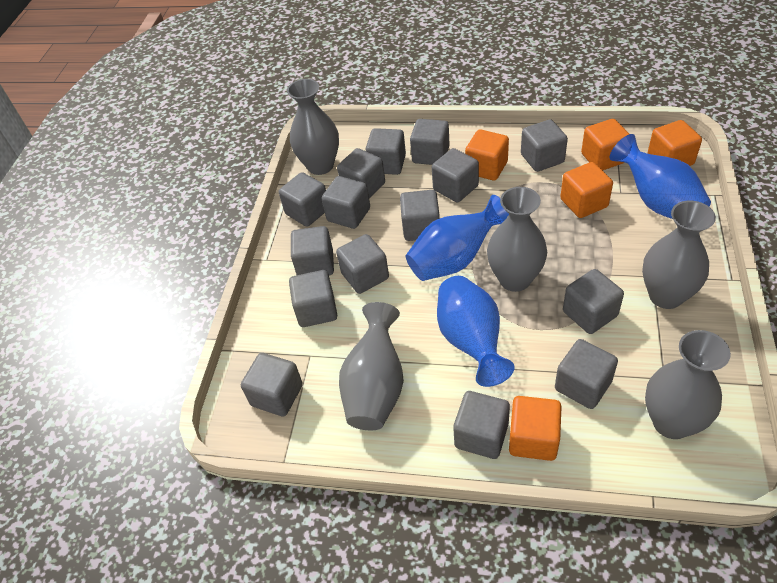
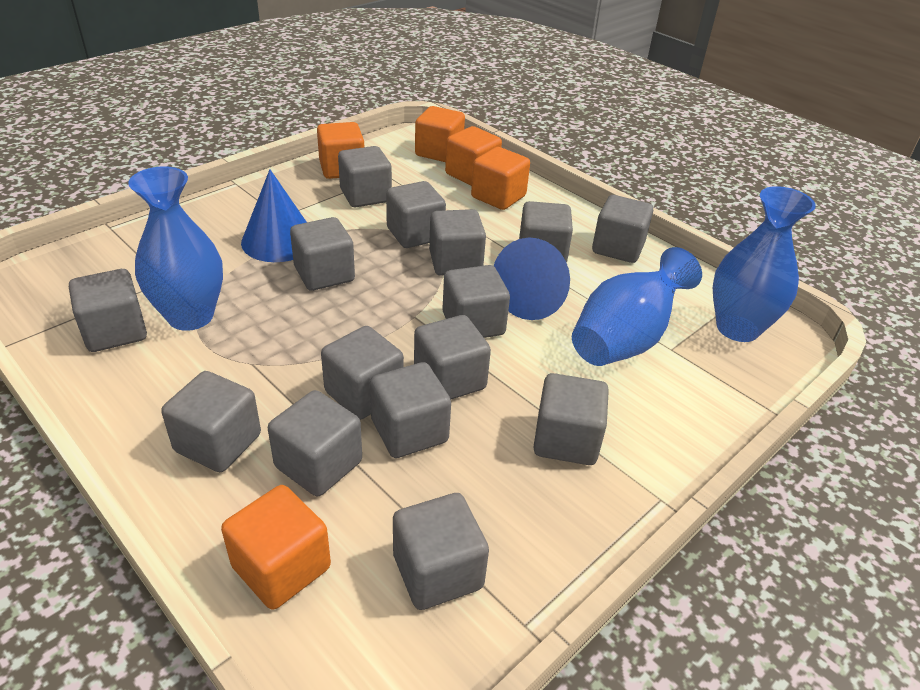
blue cone: 0 -> 2
grey vase: 5 -> 0

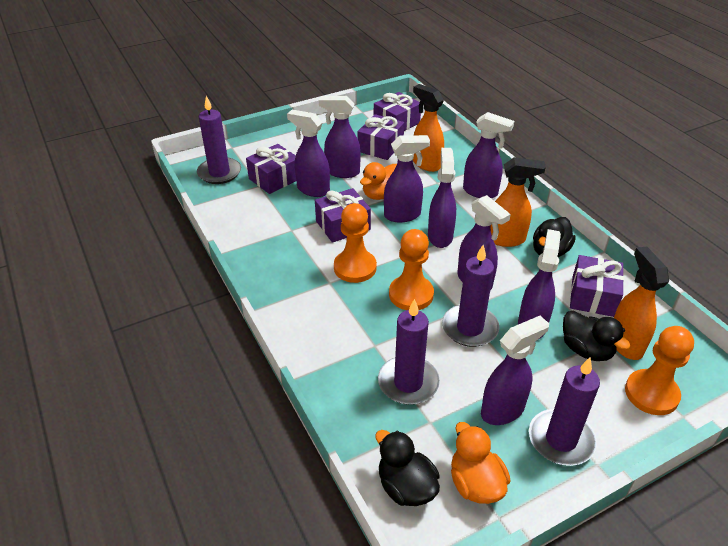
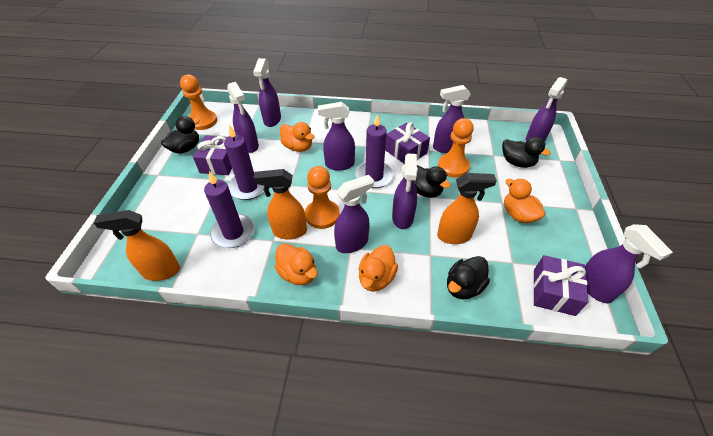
black duck: 3 -> 4
orange duck: 2 -> 4
purple candle: 4 -> 3
purple gift: 5 -> 3

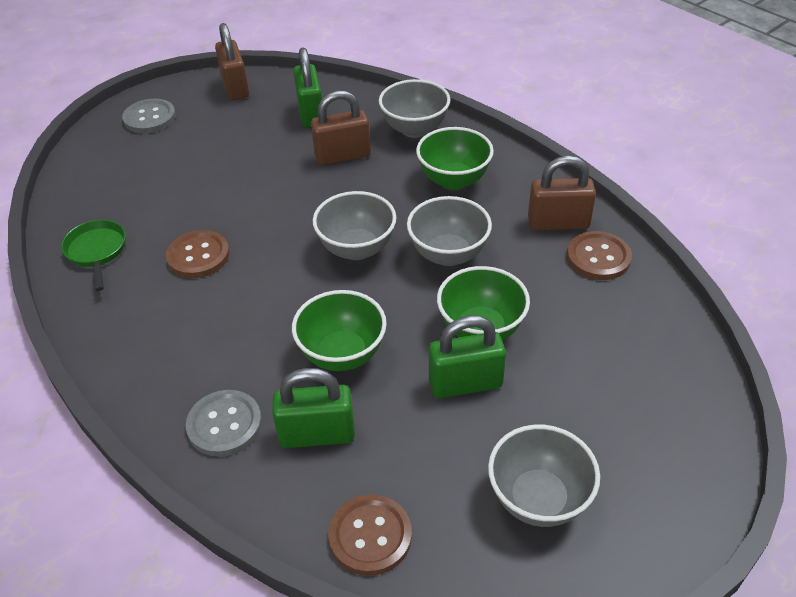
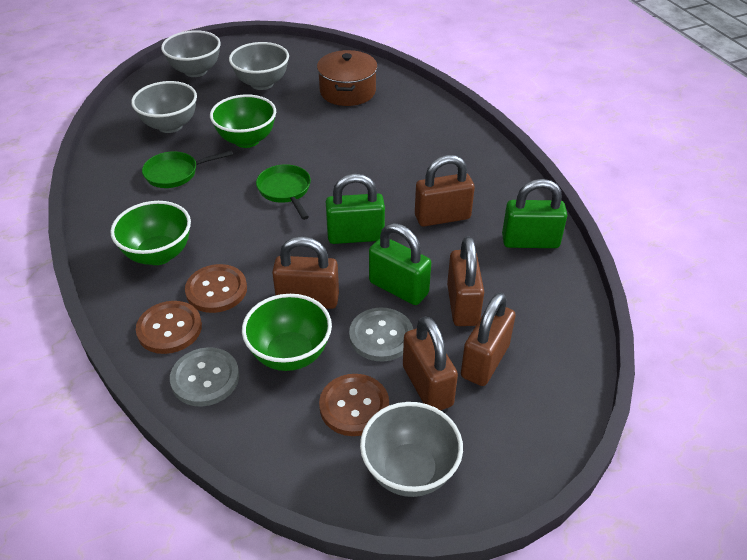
brown padlock: 3 -> 5
brown pot: 0 -> 1
green pan: 1 -> 2

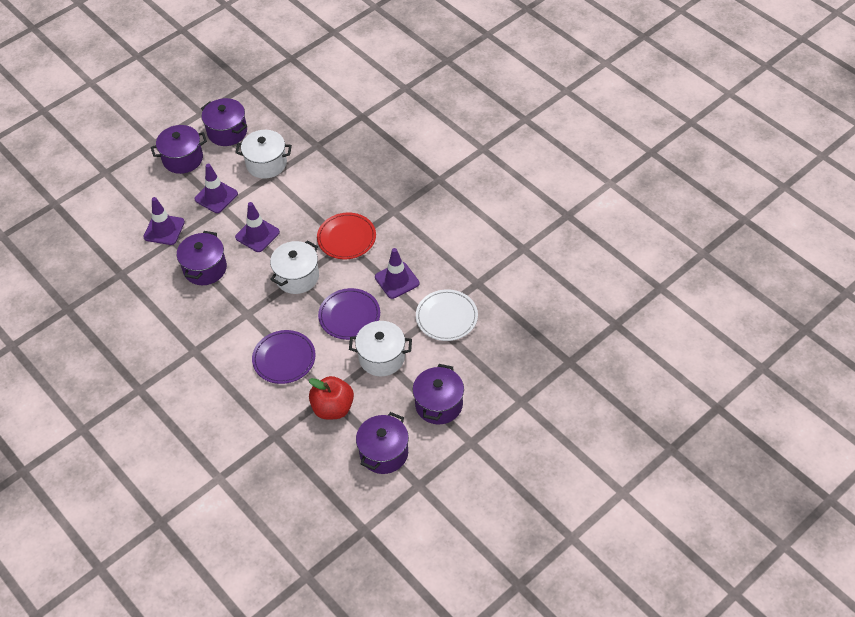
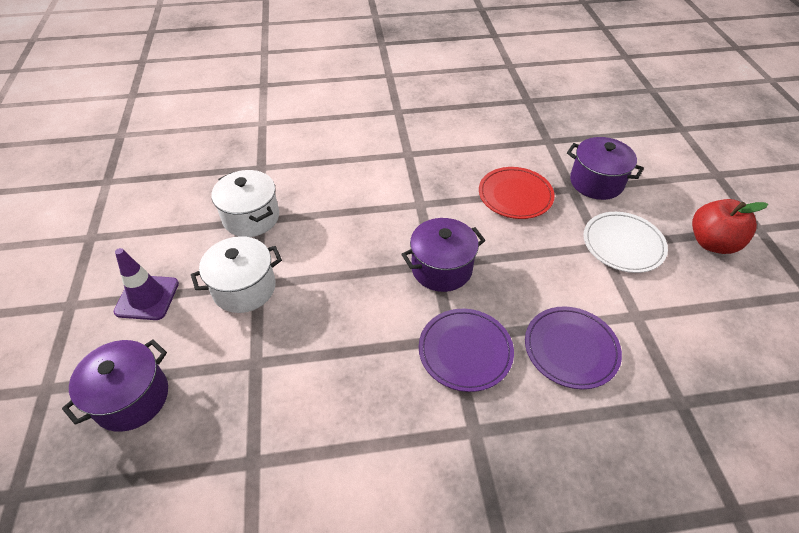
purple pot: 5 -> 3
purple traffic cone: 4 -> 1
white pot: 3 -> 2

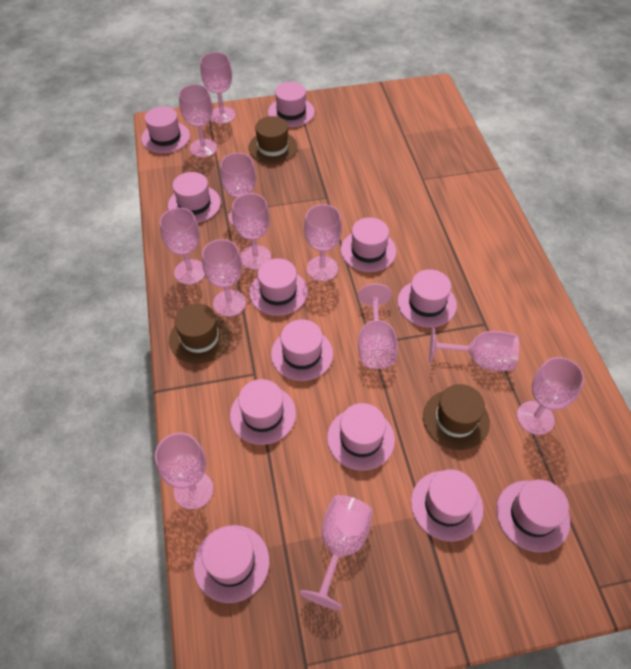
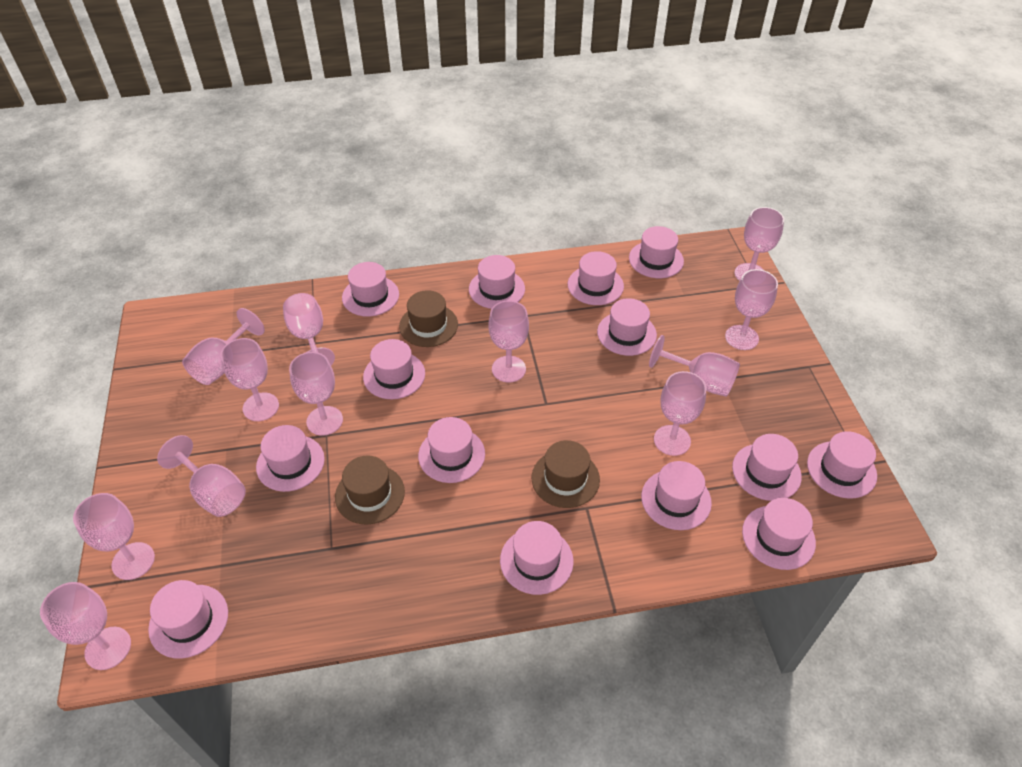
pink hat: 12 -> 14

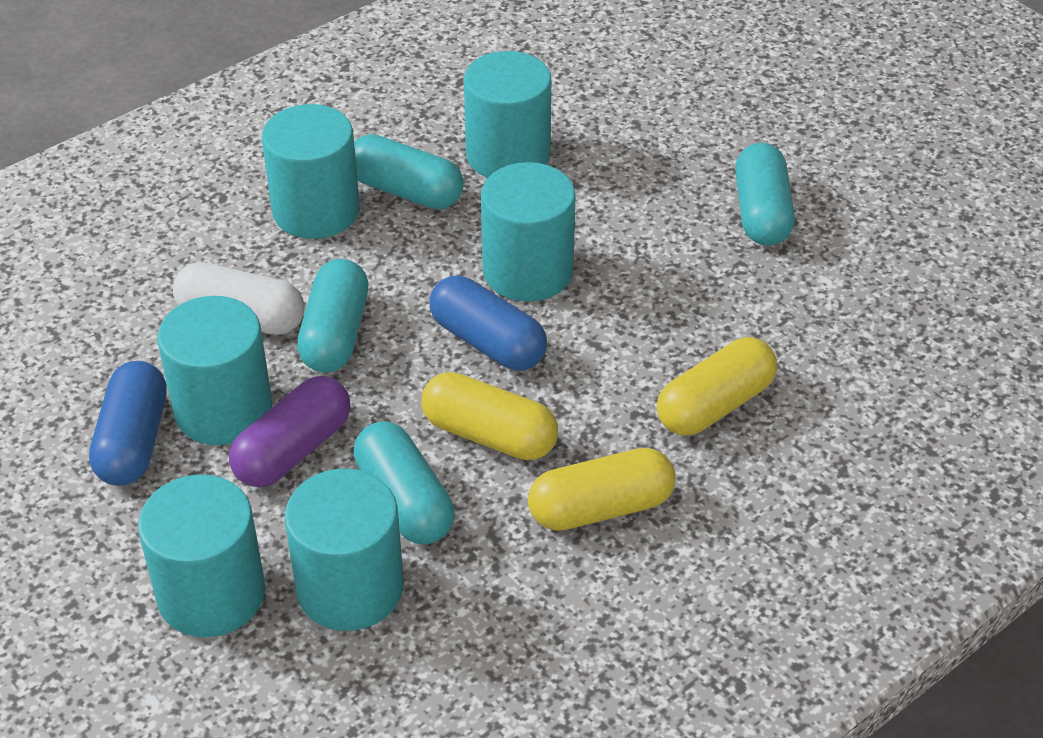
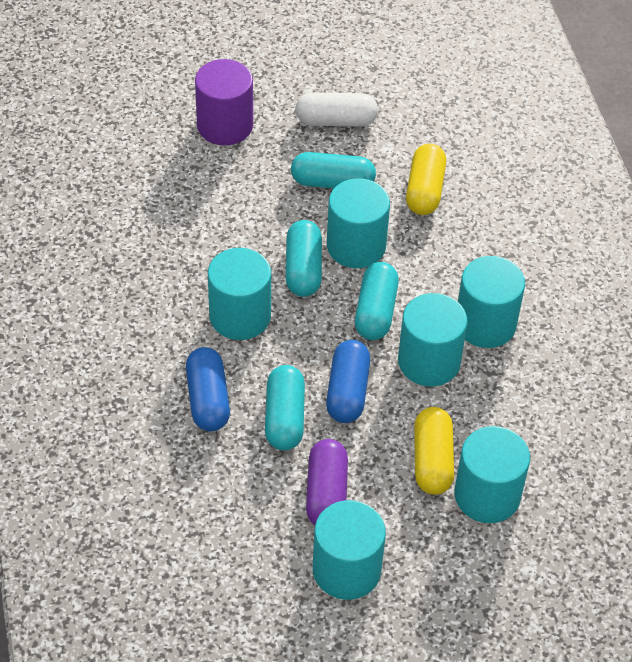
purple cylinder: 0 -> 1
yellow capsule: 3 -> 2

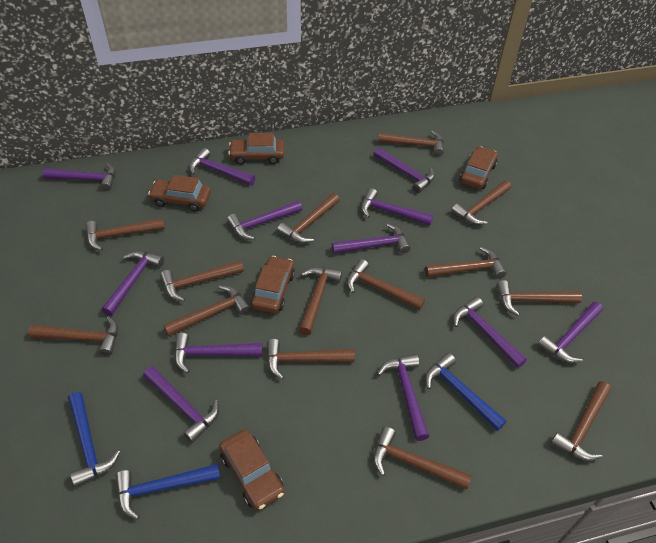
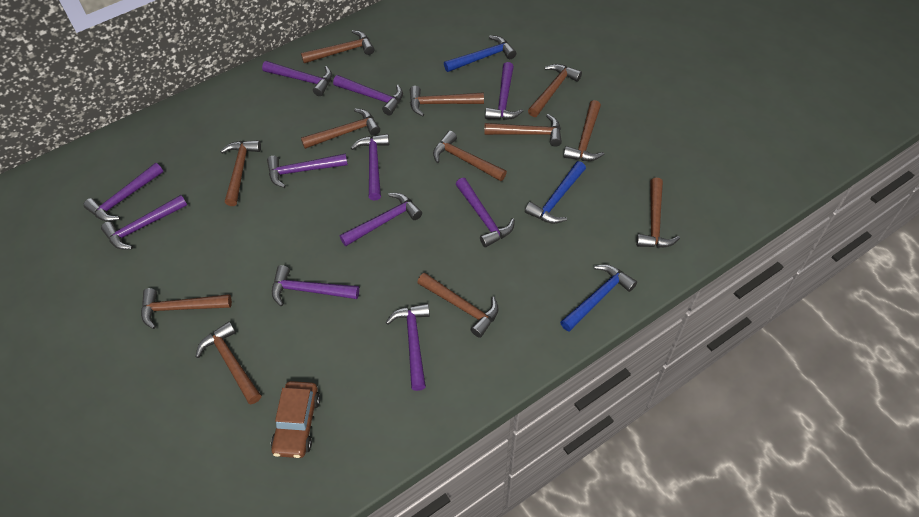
brown car: 5 -> 1
brown hammer: 14 -> 12
purple hammer: 12 -> 11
::::::::
> Your task: Only the lines above that hold "hammer" are wanted. Show every one of them.

> Result of the exercise:
brown hammer: 14 -> 12
purple hammer: 12 -> 11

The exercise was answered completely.